#### [WRITTEN INSTRUCTION]
Show every line below that contains the string "appoggiatura".

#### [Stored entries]
---+---
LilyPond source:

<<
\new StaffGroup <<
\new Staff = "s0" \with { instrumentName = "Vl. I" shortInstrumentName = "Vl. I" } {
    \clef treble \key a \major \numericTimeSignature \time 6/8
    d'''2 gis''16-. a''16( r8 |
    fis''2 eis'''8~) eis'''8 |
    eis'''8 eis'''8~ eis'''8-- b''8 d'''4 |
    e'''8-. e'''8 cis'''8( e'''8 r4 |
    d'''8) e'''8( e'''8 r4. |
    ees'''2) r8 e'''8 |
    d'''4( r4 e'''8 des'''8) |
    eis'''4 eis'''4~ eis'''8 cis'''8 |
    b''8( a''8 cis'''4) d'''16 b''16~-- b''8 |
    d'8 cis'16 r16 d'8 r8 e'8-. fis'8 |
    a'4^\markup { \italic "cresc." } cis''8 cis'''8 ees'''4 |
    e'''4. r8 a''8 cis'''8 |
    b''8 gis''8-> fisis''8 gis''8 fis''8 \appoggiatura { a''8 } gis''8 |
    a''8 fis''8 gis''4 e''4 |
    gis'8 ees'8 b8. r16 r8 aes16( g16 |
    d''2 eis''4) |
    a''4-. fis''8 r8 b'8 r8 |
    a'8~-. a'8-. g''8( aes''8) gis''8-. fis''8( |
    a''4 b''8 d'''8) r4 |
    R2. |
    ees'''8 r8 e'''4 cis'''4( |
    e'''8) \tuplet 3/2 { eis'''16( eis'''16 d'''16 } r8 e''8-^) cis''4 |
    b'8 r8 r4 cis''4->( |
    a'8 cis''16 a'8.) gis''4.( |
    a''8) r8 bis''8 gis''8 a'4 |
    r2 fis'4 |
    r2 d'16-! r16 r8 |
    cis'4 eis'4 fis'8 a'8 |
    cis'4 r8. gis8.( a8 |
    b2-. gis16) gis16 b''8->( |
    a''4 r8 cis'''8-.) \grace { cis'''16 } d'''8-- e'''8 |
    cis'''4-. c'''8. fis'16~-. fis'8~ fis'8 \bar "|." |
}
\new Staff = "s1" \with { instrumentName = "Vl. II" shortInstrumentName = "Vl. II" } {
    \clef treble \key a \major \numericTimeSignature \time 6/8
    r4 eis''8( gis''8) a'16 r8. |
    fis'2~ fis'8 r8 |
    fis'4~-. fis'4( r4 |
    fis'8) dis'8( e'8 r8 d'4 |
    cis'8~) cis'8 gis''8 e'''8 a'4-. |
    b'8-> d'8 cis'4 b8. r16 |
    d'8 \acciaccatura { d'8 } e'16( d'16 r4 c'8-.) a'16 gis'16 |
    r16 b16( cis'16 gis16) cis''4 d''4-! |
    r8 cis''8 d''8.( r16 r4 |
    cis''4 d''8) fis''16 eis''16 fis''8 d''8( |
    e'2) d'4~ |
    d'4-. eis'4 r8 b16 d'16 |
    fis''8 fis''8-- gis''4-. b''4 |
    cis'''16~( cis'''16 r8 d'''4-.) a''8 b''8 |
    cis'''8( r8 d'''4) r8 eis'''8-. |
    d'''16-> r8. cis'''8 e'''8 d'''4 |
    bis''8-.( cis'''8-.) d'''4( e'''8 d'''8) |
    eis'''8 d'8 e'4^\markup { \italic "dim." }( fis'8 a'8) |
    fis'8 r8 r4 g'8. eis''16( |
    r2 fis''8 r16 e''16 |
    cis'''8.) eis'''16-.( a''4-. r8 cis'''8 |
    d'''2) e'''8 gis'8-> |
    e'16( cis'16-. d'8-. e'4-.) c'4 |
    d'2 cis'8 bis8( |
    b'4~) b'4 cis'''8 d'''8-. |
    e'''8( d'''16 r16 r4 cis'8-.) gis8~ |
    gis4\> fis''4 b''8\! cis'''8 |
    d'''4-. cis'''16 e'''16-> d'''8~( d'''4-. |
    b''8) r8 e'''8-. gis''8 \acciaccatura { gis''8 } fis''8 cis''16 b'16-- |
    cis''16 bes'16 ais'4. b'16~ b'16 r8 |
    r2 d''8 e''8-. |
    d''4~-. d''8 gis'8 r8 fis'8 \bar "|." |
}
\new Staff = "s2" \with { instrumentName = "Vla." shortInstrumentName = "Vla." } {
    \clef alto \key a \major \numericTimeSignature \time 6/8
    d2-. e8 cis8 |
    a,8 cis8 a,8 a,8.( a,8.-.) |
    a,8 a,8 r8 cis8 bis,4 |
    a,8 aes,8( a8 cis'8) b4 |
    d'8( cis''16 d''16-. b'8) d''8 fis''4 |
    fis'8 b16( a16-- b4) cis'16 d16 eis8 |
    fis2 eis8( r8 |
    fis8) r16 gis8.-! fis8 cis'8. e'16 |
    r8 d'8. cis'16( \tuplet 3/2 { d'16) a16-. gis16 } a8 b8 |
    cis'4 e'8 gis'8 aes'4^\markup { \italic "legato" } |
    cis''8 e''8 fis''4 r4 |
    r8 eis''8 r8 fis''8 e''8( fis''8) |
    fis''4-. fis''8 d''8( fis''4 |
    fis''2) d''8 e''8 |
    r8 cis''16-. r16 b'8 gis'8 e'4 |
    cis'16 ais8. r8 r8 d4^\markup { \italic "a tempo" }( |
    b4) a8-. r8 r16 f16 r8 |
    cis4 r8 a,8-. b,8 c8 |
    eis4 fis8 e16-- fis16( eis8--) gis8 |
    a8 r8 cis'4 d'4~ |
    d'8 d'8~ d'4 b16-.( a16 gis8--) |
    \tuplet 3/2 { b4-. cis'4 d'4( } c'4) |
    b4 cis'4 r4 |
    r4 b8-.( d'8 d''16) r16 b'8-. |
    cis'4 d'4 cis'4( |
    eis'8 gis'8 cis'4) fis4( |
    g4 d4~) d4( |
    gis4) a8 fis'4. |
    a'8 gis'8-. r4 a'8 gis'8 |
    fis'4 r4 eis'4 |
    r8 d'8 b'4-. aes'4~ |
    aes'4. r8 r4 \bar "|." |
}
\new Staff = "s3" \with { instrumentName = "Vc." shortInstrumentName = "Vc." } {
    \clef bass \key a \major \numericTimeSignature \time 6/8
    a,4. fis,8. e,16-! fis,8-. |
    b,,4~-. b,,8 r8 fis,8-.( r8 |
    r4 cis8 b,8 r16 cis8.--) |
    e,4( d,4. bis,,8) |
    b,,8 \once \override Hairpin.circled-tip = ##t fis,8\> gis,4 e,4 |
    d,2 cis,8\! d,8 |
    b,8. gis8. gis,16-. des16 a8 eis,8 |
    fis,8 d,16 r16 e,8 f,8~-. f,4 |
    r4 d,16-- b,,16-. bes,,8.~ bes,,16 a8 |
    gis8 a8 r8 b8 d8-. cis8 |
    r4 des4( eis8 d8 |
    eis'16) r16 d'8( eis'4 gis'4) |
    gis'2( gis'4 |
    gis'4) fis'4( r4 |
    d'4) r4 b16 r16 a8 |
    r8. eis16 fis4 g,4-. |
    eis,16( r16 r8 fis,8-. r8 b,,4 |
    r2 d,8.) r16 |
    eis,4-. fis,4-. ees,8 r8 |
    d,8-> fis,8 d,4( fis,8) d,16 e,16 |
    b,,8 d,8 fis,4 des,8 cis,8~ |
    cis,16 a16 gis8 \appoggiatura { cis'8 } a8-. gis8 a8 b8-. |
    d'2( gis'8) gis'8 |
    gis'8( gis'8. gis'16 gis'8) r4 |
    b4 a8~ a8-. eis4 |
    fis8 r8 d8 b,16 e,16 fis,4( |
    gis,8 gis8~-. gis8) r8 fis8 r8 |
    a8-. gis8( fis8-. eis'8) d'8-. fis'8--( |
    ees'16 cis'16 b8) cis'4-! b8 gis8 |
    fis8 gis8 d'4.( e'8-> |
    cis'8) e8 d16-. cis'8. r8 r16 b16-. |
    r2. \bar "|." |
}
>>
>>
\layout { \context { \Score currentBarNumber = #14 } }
---+---
#### [RESULT BELOW]
    b''8 gis''8-> fisis''8 gis''8 fis''8 \appoggiatura { a''8 } gis''8 |
    cis,16 a16 gis8 \appoggiatura { cis'8 } a8-. gis8 a8 b8-. |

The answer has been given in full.